══ MATERIAL FOR THIS TASK ══

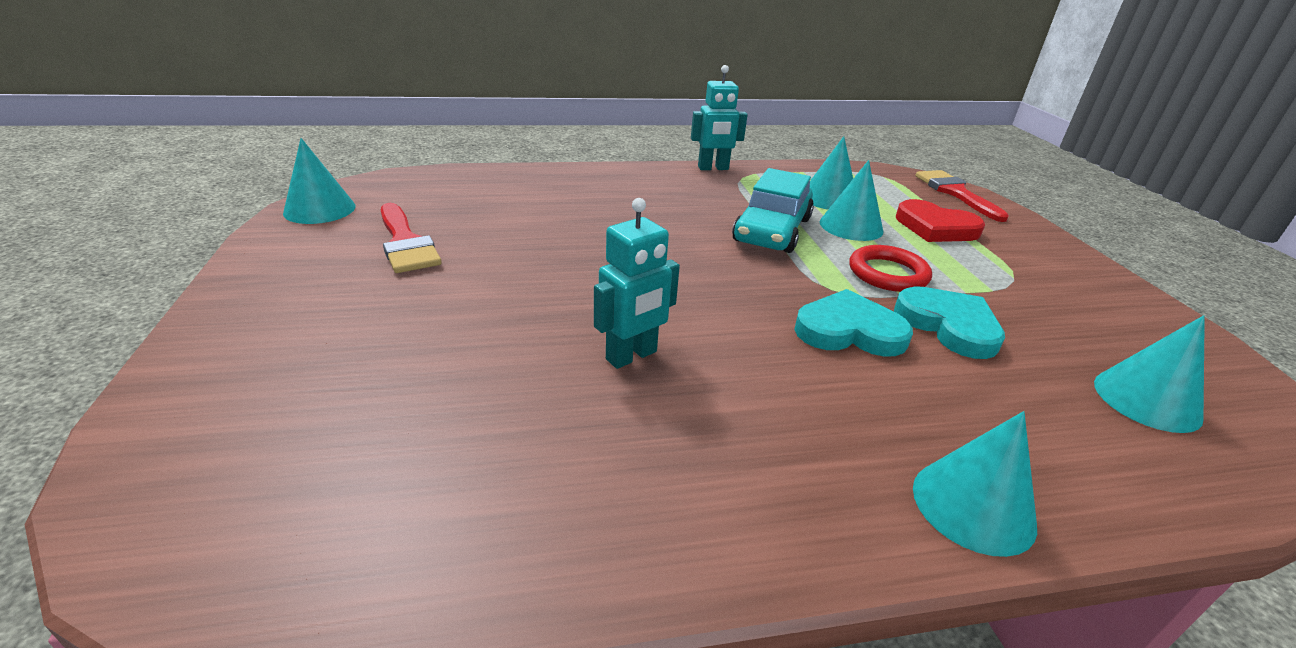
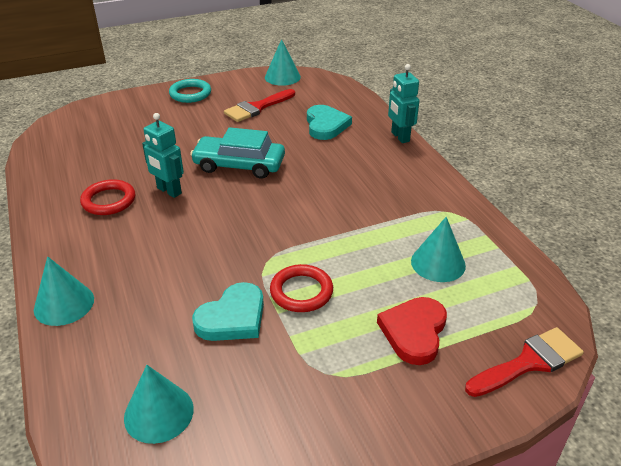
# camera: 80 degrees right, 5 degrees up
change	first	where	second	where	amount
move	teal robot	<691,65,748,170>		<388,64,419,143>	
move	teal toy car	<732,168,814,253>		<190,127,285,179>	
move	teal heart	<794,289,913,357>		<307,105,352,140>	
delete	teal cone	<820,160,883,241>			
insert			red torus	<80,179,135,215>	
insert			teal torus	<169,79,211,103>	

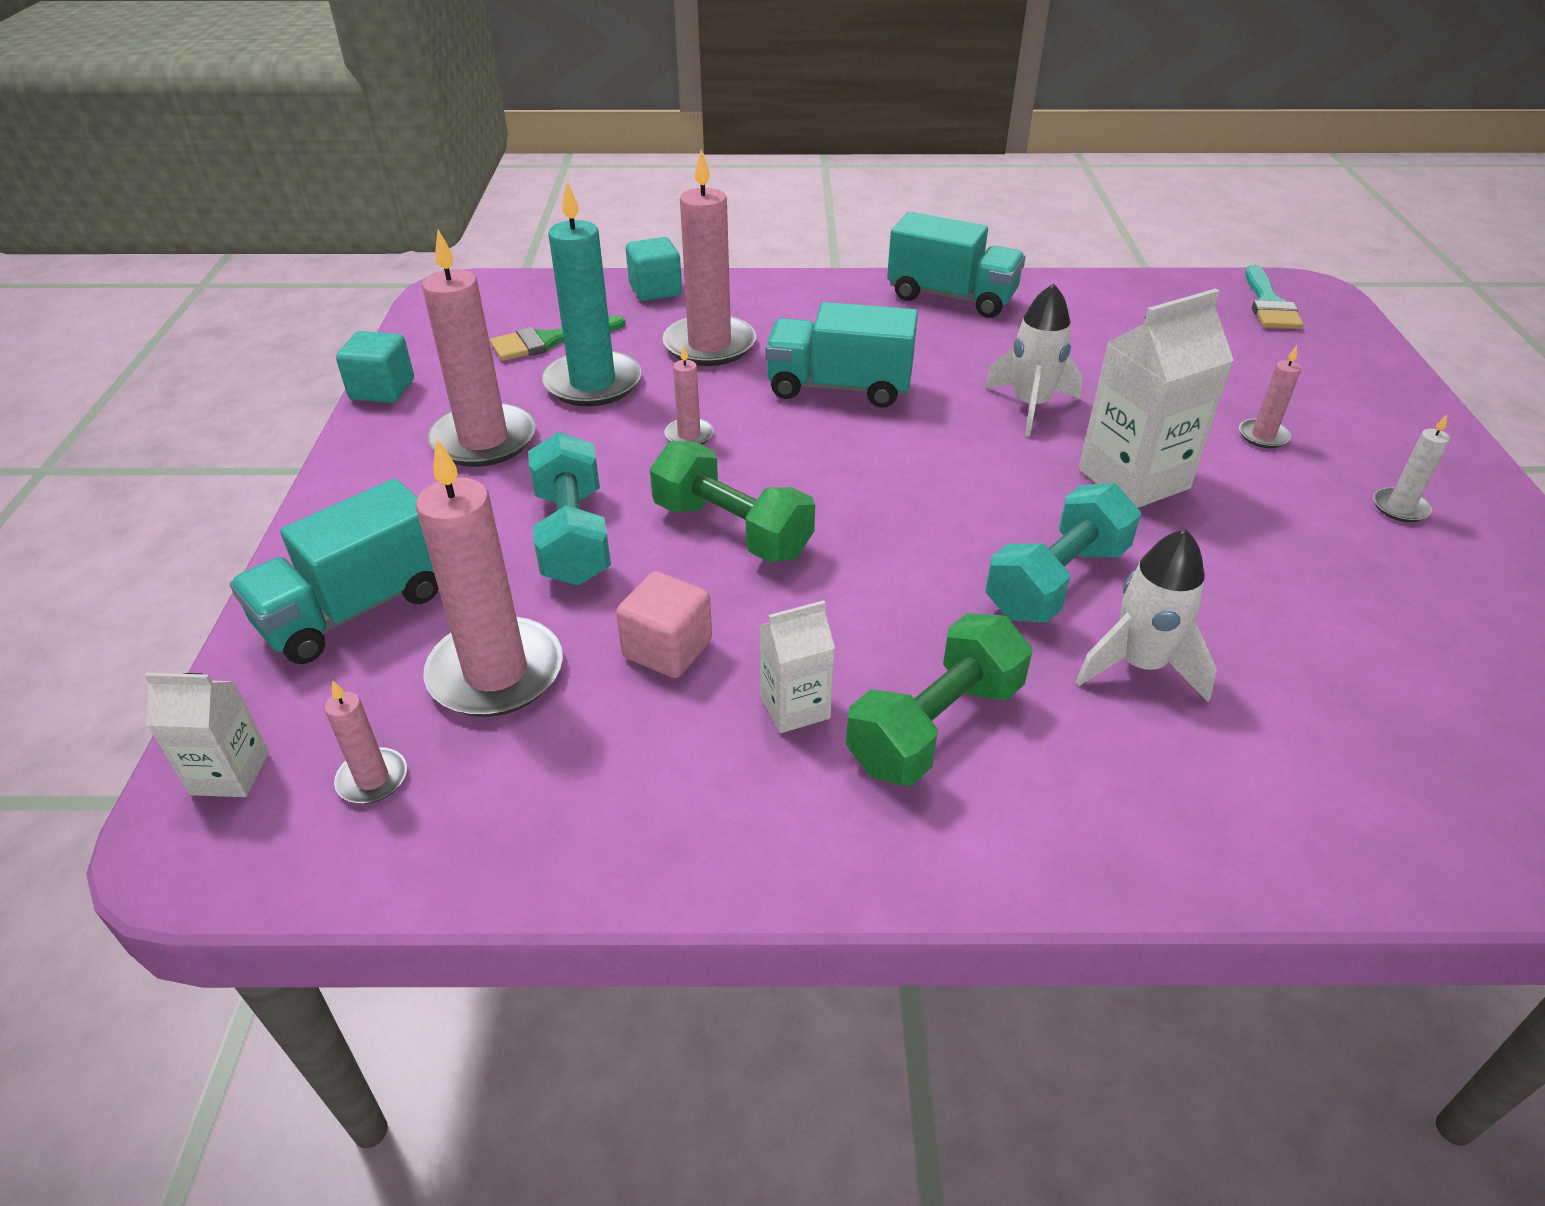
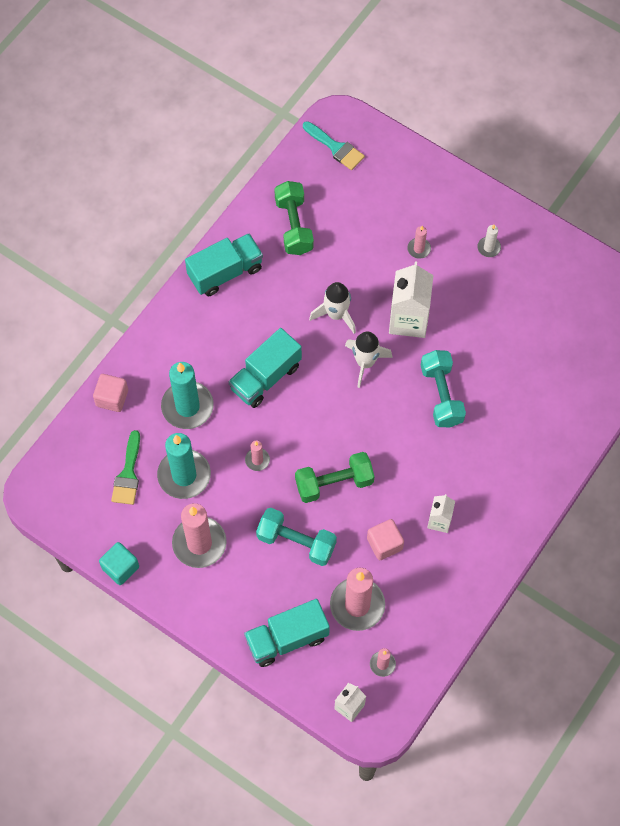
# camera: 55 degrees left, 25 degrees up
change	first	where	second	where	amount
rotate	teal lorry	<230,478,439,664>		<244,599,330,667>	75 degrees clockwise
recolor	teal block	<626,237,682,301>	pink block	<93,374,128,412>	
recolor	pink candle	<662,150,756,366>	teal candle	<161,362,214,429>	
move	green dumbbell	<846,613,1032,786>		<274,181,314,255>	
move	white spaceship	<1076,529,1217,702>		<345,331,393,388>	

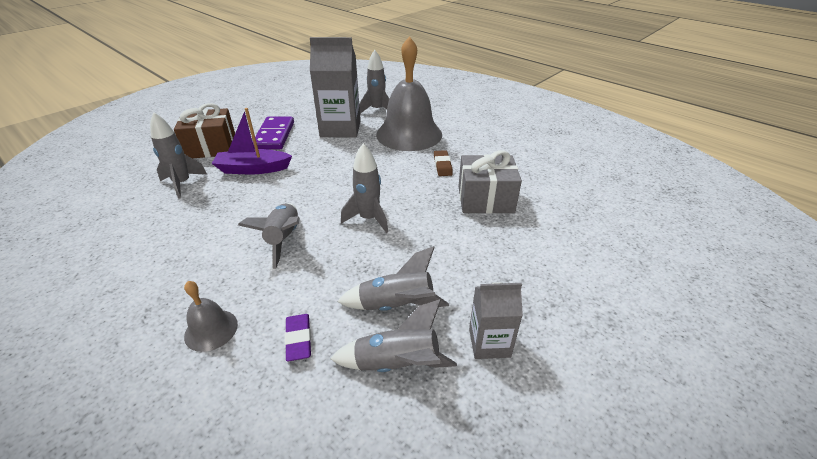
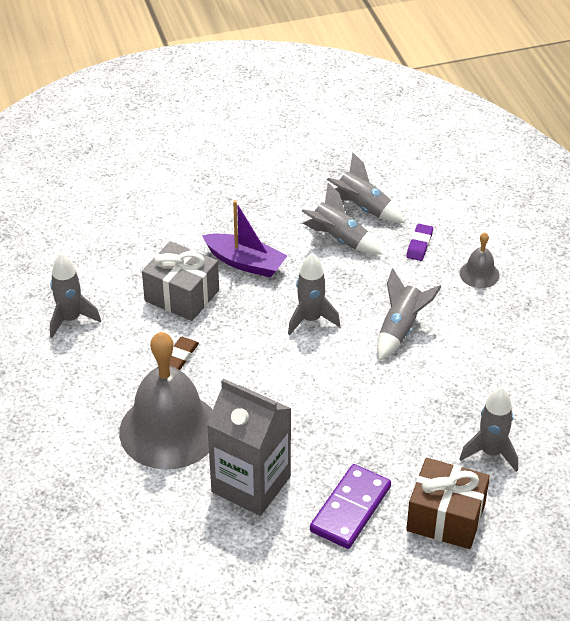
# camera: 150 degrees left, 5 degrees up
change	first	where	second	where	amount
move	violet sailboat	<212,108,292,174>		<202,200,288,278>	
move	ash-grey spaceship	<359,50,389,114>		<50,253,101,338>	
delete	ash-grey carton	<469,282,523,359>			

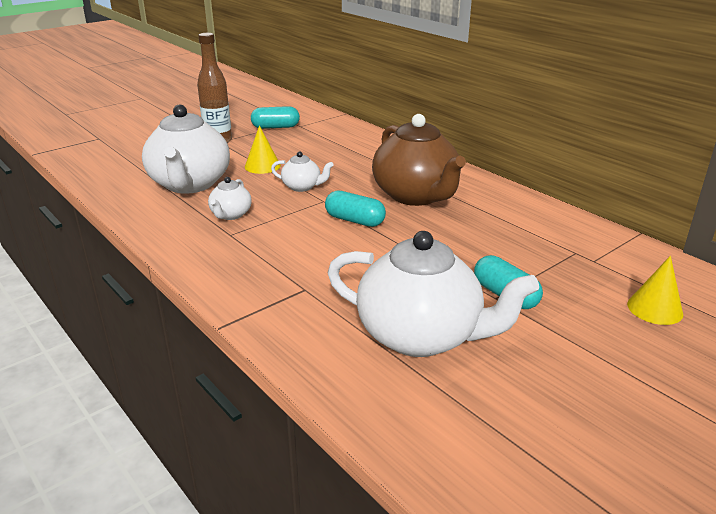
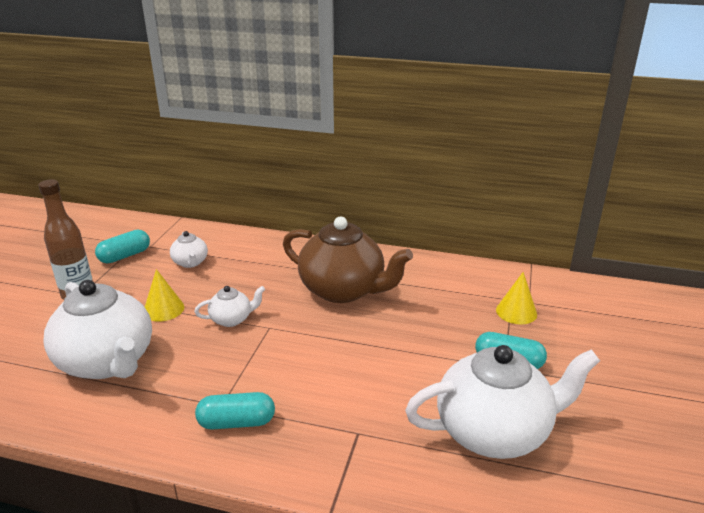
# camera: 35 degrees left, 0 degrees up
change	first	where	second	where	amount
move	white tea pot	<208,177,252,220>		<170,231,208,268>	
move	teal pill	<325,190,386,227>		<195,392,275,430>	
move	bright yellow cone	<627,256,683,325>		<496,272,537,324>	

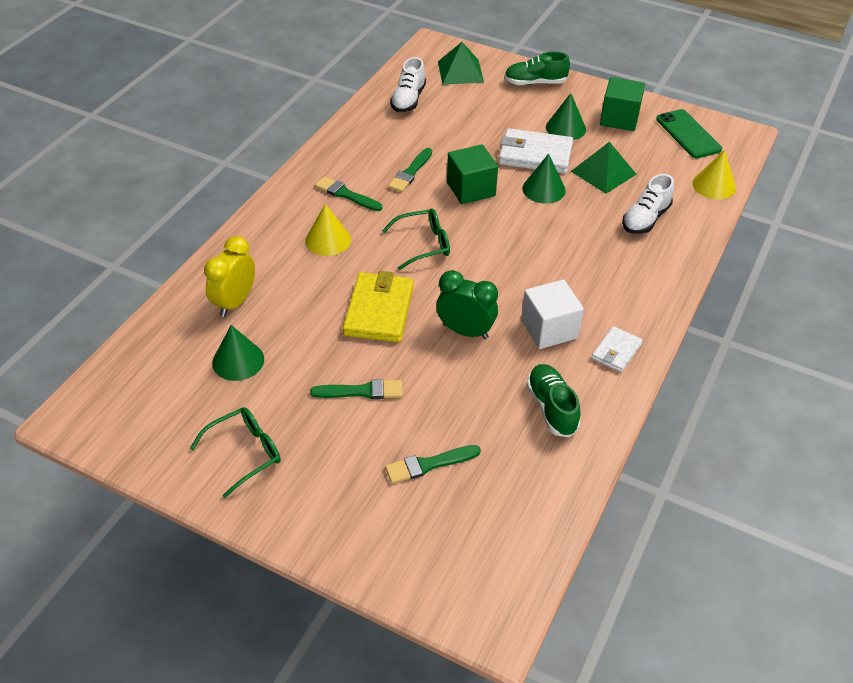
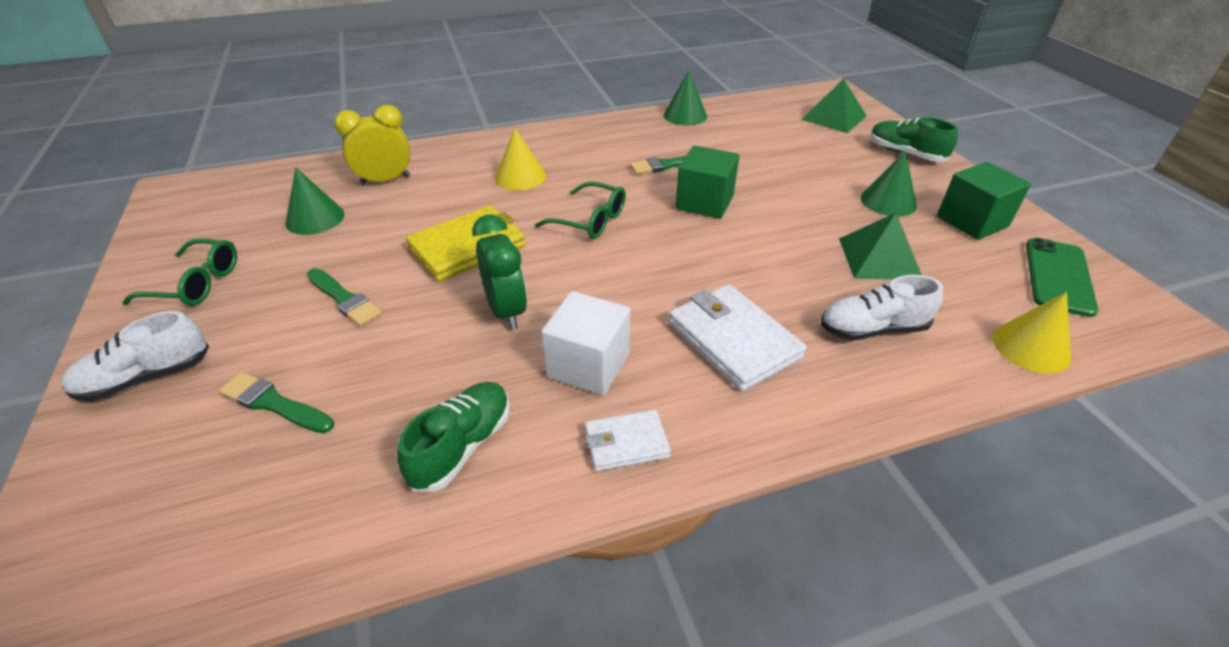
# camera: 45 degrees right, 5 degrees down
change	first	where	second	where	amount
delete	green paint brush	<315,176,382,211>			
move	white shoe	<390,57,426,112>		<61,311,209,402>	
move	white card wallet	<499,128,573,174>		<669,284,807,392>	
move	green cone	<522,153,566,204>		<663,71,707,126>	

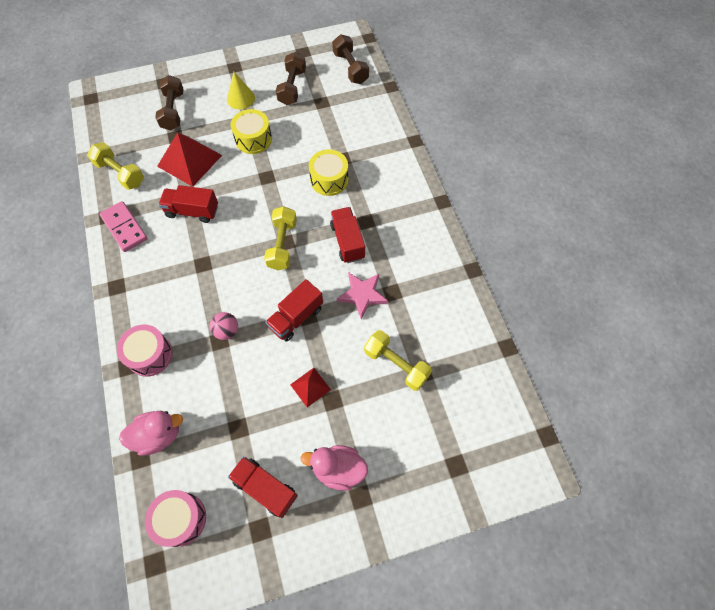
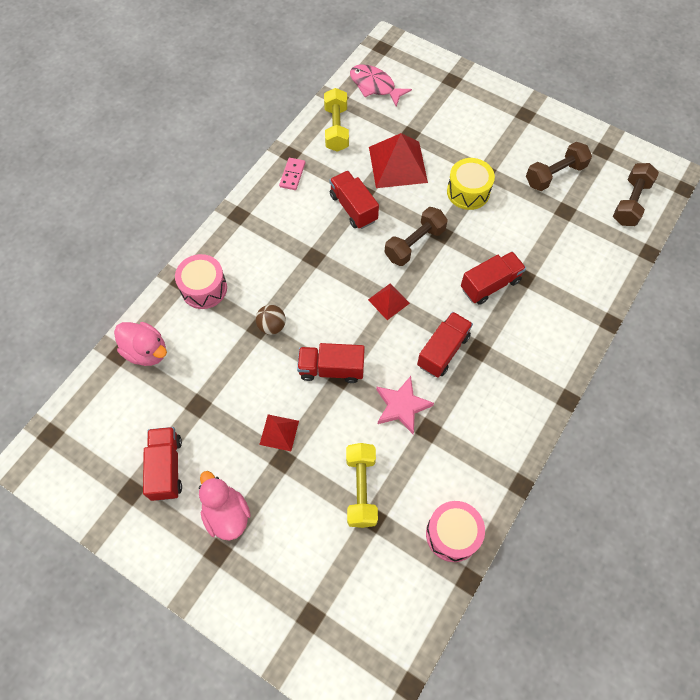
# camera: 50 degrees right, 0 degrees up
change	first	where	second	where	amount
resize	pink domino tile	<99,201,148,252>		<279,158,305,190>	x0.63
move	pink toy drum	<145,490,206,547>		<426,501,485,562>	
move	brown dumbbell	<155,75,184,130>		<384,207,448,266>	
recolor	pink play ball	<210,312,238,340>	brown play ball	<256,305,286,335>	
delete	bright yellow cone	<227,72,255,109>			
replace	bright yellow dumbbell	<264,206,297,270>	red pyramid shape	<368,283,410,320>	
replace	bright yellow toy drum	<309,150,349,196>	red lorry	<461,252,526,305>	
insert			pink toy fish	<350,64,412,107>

═══

• EXERCISE OBJECTIVE: Make an exact copy of the records above, one that has none of the pictures.

• ANSWER BOX:
# camera: 80 degrees right, 5 degrees up
change	first	where	second	where	amount
move	teal robot	<691,65,748,170>		<388,64,419,143>	
move	teal toy car	<732,168,814,253>		<190,127,285,179>	
move	teal heart	<794,289,913,357>		<307,105,352,140>	
delete	teal cone	<820,160,883,241>			
insert			red torus	<80,179,135,215>	
insert			teal torus	<169,79,211,103>	

# camera: 55 degrees left, 25 degrees up
change	first	where	second	where	amount
rotate	teal lorry	<230,478,439,664>		<244,599,330,667>	75 degrees clockwise
recolor	teal block	<626,237,682,301>	pink block	<93,374,128,412>	
recolor	pink candle	<662,150,756,366>	teal candle	<161,362,214,429>	
move	green dumbbell	<846,613,1032,786>		<274,181,314,255>	
move	white spaceship	<1076,529,1217,702>		<345,331,393,388>	

# camera: 150 degrees left, 5 degrees up
change	first	where	second	where	amount
move	violet sailboat	<212,108,292,174>		<202,200,288,278>	
move	ash-grey spaceship	<359,50,389,114>		<50,253,101,338>	
delete	ash-grey carton	<469,282,523,359>			

# camera: 35 degrees left, 0 degrees up
change	first	where	second	where	amount
move	white tea pot	<208,177,252,220>		<170,231,208,268>	
move	teal pill	<325,190,386,227>		<195,392,275,430>	
move	bright yellow cone	<627,256,683,325>		<496,272,537,324>	

# camera: 45 degrees right, 5 degrees down
change	first	where	second	where	amount
delete	green paint brush	<315,176,382,211>			
move	white shoe	<390,57,426,112>		<61,311,209,402>	
move	white card wallet	<499,128,573,174>		<669,284,807,392>	
move	green cone	<522,153,566,204>		<663,71,707,126>	

# camera: 50 degrees right, 0 degrees up
change	first	where	second	where	amount
resize	pink domino tile	<99,201,148,252>		<279,158,305,190>	x0.63
move	pink toy drum	<145,490,206,547>		<426,501,485,562>	
move	brown dumbbell	<155,75,184,130>		<384,207,448,266>	
recolor	pink play ball	<210,312,238,340>	brown play ball	<256,305,286,335>	
delete	bright yellow cone	<227,72,255,109>			
replace	bright yellow dumbbell	<264,206,297,270>	red pyramid shape	<368,283,410,320>	
replace	bright yellow toy drum	<309,150,349,196>	red lorry	<461,252,526,305>	
insert			pink toy fish	<350,64,412,107>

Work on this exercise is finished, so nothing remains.